-- Dataset entries start --

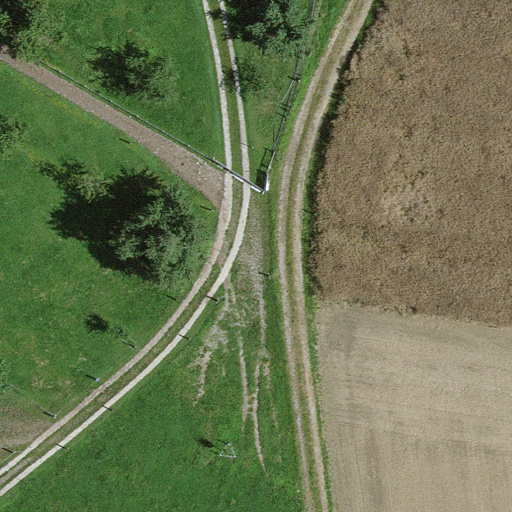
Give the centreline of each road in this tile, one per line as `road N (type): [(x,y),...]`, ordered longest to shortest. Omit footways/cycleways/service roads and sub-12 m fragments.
road 1 (track): [(0,490),(176,331),(226,251),(231,124),(204,0)]
road 2 (track): [(361,0),(311,102),(291,189),(290,286),(314,511)]
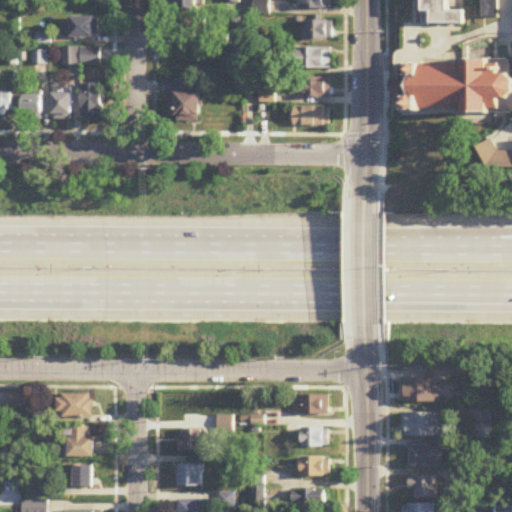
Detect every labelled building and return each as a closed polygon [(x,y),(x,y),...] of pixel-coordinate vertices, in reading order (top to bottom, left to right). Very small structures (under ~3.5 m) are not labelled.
[(201,12),(201,0),(176,0),(176,12),(201,12)] [(330,0),(300,0),(301,10),(330,10),(330,0)] [(464,26),(464,12),(447,12),(446,0),(423,0),(423,26),(464,26)] [(498,0),(483,0),(483,19),(499,19),(498,0)] [(99,38),(99,18),(72,18),(72,38),(99,38)] [(205,19),(177,19),(177,40),(205,40),(205,19)] [(333,21),(305,21),(305,41),(333,41),(333,21)] [(66,66),(80,66),(80,48),(66,48),(66,66)] [(102,48),(83,48),(83,66),(102,66),(102,48)] [(330,70),(330,49),(296,49),(296,70),(330,70)] [(236,53),(225,53),(225,67),(236,67),(236,53)] [(511,111),(511,102),(511,73),(490,74),(490,63),(406,64),(406,111),(511,111)] [(330,99),(330,79),(302,79),(302,99),(330,99)] [(201,123),(201,92),(195,92),(195,82),(176,82),(176,123),(201,123)] [(104,123),(104,84),(84,84),(84,123),(104,123)] [(74,121),(74,89),(55,89),(55,121),(74,121)] [(15,94),(0,94),(0,113),(15,113),(15,94)] [(44,96),(25,96),(25,119),(44,119),(44,96)] [(294,127),(330,127),(330,108),(294,108),(294,127)] [(511,167),(511,152),(496,153),(496,145),(484,145),(484,168),(511,167)] [(440,404),(441,381),(453,381),(453,367),(431,367),(431,380),(402,380),(402,404),(440,404)] [(93,395),(58,395),(58,419),(93,419),(93,395)] [(296,416),(330,416),(330,396),(296,396),(296,416)] [(441,437),(441,414),(403,414),(403,437),(441,437)] [(93,429),(68,429),(68,459),(93,459),(93,429)] [(303,429),(303,448),(331,448),(331,429),(303,429)] [(180,453),(207,453),(207,430),(180,430),(180,453)] [(409,469),(442,469),(442,445),(409,445),(409,469)] [(301,458),(301,477),(332,477),(332,458),(301,458)] [(178,488),(205,488),(205,466),(178,466),(178,488)] [(94,488),(94,468),(74,468),(74,488),(94,488)] [(409,492),(414,492),(414,499),(437,499),(437,477),(409,477),(409,492)] [(327,509),(327,491),(293,491),(293,509),(327,509)]
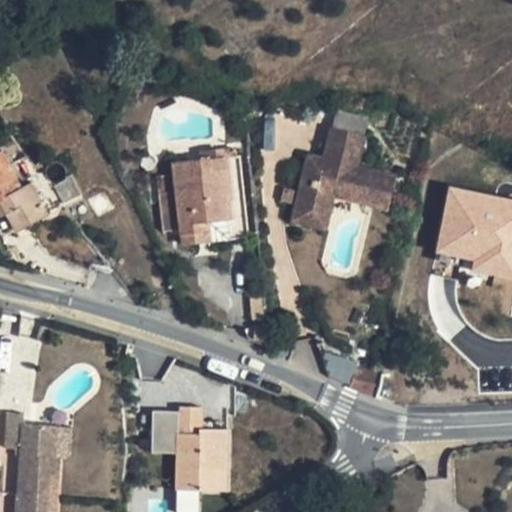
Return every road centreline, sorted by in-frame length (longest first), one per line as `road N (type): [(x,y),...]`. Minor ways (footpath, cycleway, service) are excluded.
road 1 (residential): [(373,419),(127,324),(0,286)]
road 2 (residential): [(373,419),(402,429),(511,425)]
road 3 (residential): [(284,511),(333,475),(373,419)]
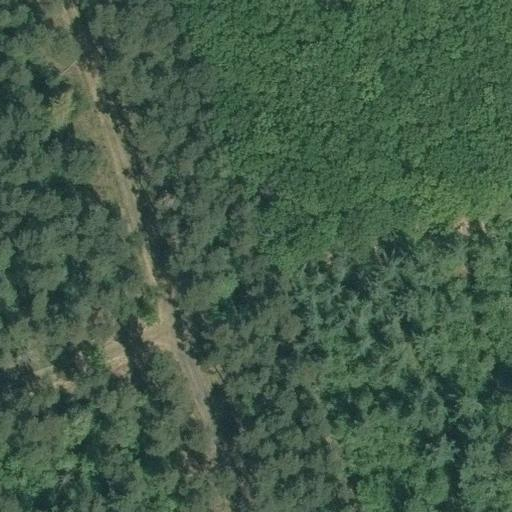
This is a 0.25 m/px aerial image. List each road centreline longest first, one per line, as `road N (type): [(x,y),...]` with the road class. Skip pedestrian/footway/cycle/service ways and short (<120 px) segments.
road 1 (track): [(0,372),(174,319),(511,194)]
road 2 (track): [(71,0),(239,511)]
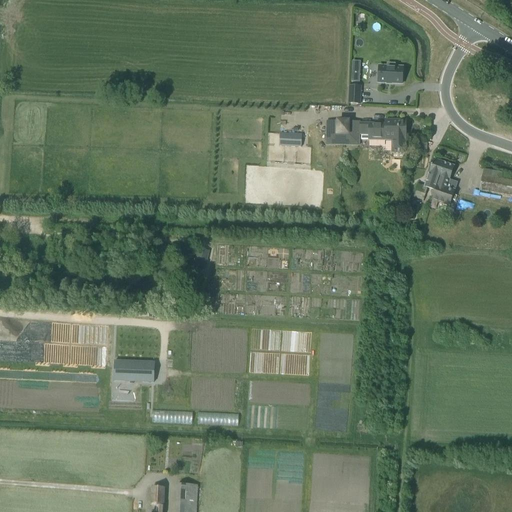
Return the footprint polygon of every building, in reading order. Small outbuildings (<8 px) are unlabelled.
[(360,63),(352,63),(351,83),(359,83),(360,63)] [(402,86),(403,68),(394,67),(395,64),(387,64),(387,67),(379,66),(378,85),(402,86)] [(361,87),(349,86),(348,104),(360,104),(361,87)] [(391,153),(404,153),(405,141),(405,121),(385,120),(385,124),(369,124),(368,140),(385,141),(385,137),(392,137),(391,153)] [(326,121),(325,145),(358,146),(359,122),(326,121)] [(301,134),(279,134),(279,146),(300,148),(301,134)] [(417,185),(413,197),(423,201),(428,189),(434,191),(435,186),(436,186),(439,178),(444,163),(433,160),(424,187),(417,185)] [(439,178),(436,186),(446,189),(454,167),(444,163),(439,178)] [(511,180),(481,176),(478,191),(511,196),(511,180)] [(435,186),(434,191),(430,202),(452,209),(457,193),(446,189),(436,186),(435,186)] [(134,362),(114,361),(114,381),(133,382),(134,362)] [(177,484),(175,511),(195,511),(197,485),(177,484)] [(153,511),(161,511),(162,507),(163,507),(164,488),(151,487),(150,506),(154,506),(153,511)]
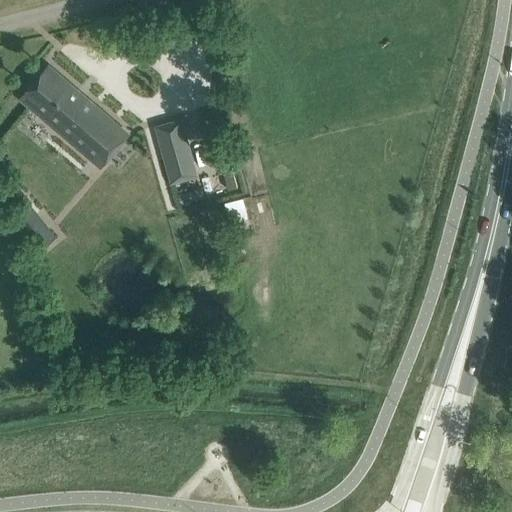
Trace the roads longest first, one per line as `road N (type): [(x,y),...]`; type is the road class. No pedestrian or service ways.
road 1 (secondary): [(474,303),(391,511)]
road 2 (secondary): [(431,511),(463,393),(474,303)]
road 3 (secondary): [(511,127),(474,303)]
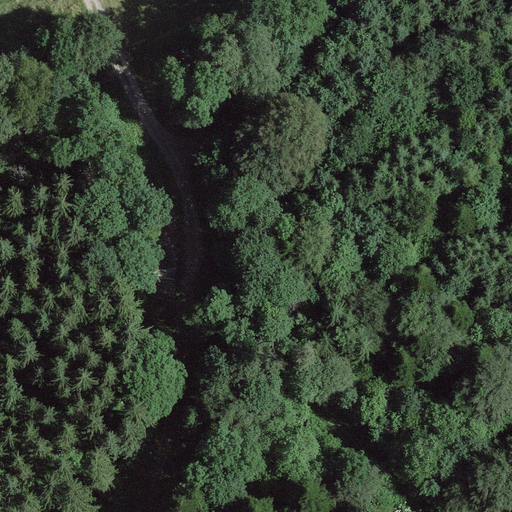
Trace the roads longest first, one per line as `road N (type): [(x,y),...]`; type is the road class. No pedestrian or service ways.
road 1 (track): [(155,511),(193,273),(185,187),(171,156)]
road 2 (track): [(371,0),(261,112),(171,156)]
road 3 (track): [(171,156),(93,0)]
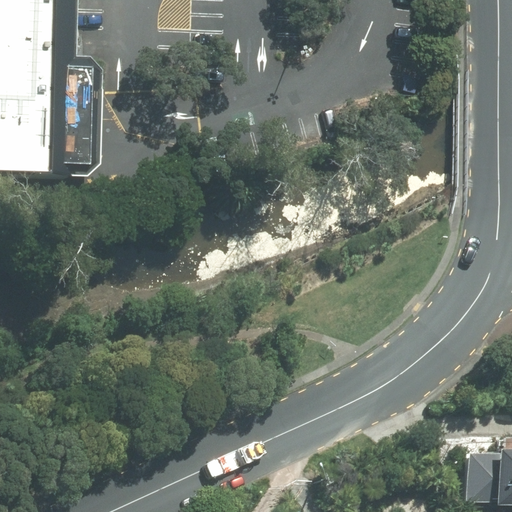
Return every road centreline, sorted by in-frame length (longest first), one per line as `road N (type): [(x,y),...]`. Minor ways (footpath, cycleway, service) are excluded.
road 1 (tertiary): [(484,271),(440,340),(391,377),(108,511)]
road 2 (tertiary): [(496,0),(496,195),(484,271)]
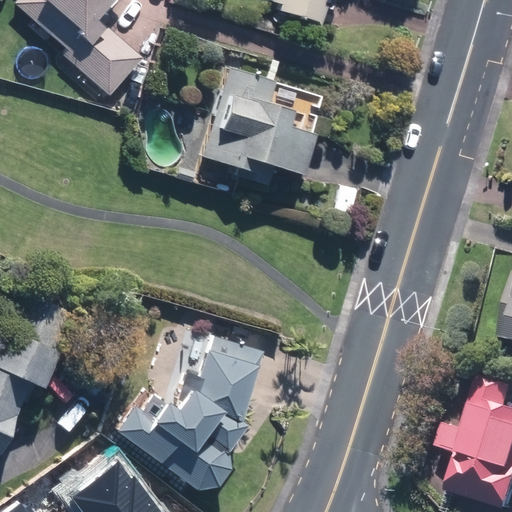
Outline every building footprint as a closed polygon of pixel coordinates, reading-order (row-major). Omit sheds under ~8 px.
[(0,0),(0,5),(95,94),(129,57),(87,17),(103,0),(0,0)] [(309,24),(313,0),(265,0),(264,4),(269,5),(267,16),(309,24)] [(223,68),(193,161),(223,171),(227,159),(288,179),(301,138),(280,131),(286,114),(265,107),(273,84),(223,68)] [(511,348),(511,288),(501,347),(511,348)] [(0,429),(22,385),(28,389),(65,315),(15,290),(0,320),(0,429)] [(253,386),(259,365),(186,337),(175,364),(150,395),(136,384),(97,433),(183,500),(236,428),(244,385),(253,386)] [(511,389),(477,379),(443,494),(502,511),(506,511),(511,492),(511,389)] [(121,511),(115,499),(105,504),(95,485),(44,511),(121,511)]
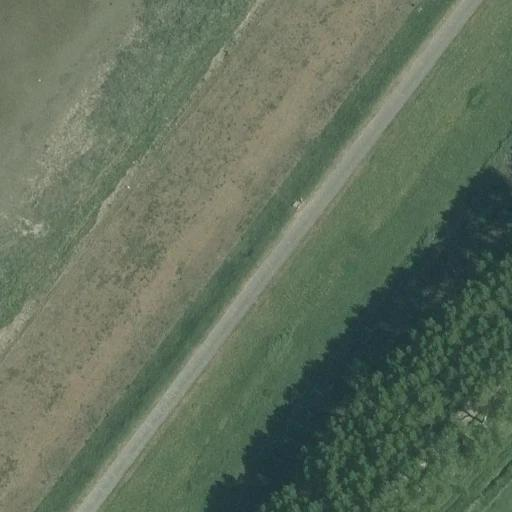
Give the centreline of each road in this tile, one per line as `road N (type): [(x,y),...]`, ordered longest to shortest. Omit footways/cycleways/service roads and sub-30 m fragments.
road 1 (unclassified): [(98,511),(485,0)]
road 2 (unclassified): [(379,511),(511,370)]
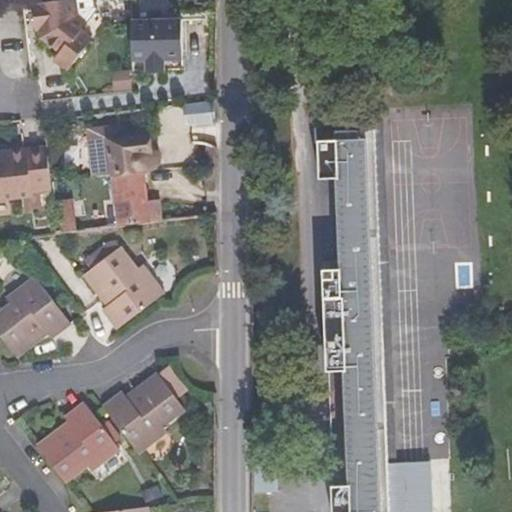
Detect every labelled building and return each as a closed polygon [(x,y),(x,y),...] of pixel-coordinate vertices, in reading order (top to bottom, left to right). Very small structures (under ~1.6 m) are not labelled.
[(76,0),(71,0),(34,4),(36,22),(39,22),(40,30),(41,38),(56,53),(51,58),(63,70),(91,41),(80,31),(86,24),(78,17),(76,0)] [(183,21),(133,22),(133,61),(148,61),(147,64),(165,64),(165,61),(183,61),(183,21)] [(208,104),(187,107),(189,122),(210,119),(208,104)] [(121,227),(149,224),(149,222),(161,221),(158,201),(146,202),(142,169),(143,169),(144,169),(145,170),(146,170),(147,170),(148,170),(149,170),(150,170),(151,169),(152,169),(153,169),(153,168),(154,168),(154,167),(155,167),(156,166),(156,165),(157,164),(157,163),(158,162),(158,161),(158,160),(158,159),(158,157),(157,151),(151,152),(149,136),(131,138),(130,137),(130,136),(129,134),(128,133),(127,132),(127,131),(126,130),(125,130),(124,129),(123,129),(122,128),(121,128),(120,127),(119,127),(118,127),(117,127),(89,131),(94,177),(114,175),(121,227)] [(336,130),(336,140),(368,139),(383,511),(434,511),(431,445),(388,446),(375,130),(336,130)] [(383,511),(368,139),(336,140),(319,141),(321,180),(338,179),(342,298),(325,299),(328,372),(345,371),(350,489),(330,490),(331,511),(383,511)] [(10,151),(10,155),(0,156),(0,196),(33,192),(32,188),(52,186),(47,146),(10,151)] [(74,200),(54,202),(54,207),(58,234),(77,232),(74,200)] [(113,312),(108,316),(118,329),(165,294),(143,265),(138,269),(122,247),(85,275),(109,306),(113,312)] [(55,329),(59,334),(72,323),(36,277),(7,299),(11,304),(0,312),(0,335),(17,358),(49,333),(55,329)] [(104,310),(108,316),(113,312),(109,306),(104,310)] [(53,338),(59,334),(55,329),(49,333),(53,338)] [(159,374),(178,399),(188,392),(169,366),(159,374)] [(120,402),(117,397),(103,407),(139,454),(168,432),(164,427),(186,410),(178,399),(159,374),(158,373),(126,397),(120,402)] [(123,392),(117,397),(120,402),(126,397),(123,392)] [(85,403),(71,414),(75,418),(69,423),(38,446),(66,483),(88,466),(92,472),(121,450),(85,403)] [(75,418),(71,414),(65,418),(69,423),(75,418)] [(278,446),(252,446),(252,493),(279,492),(278,446)]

-- Dataset entries end --

- What needs to be done
List every line of the rows above that contains the string "under". Matching is case-sensitive.

- Exercise solution
Detect every labelled building and return each as a closed polygon [(x,y),(x,y),...] of pixel-coordinate vertices, in reading order (top to bottom, left to right). Very small structures (under ~3.5 m) are not labelled.
Outline every building footprint as a closed polygon of pixel coordinates, reading-order (row-major). Omit sheds under ~8 px.
Detect every labelled building and return each as a closed polygon [(x,y),(x,y),...] of pixel-coordinate vertices, in reading order (top to bottom, left to right). Very small structures (under ~1.6 m) are not labelled.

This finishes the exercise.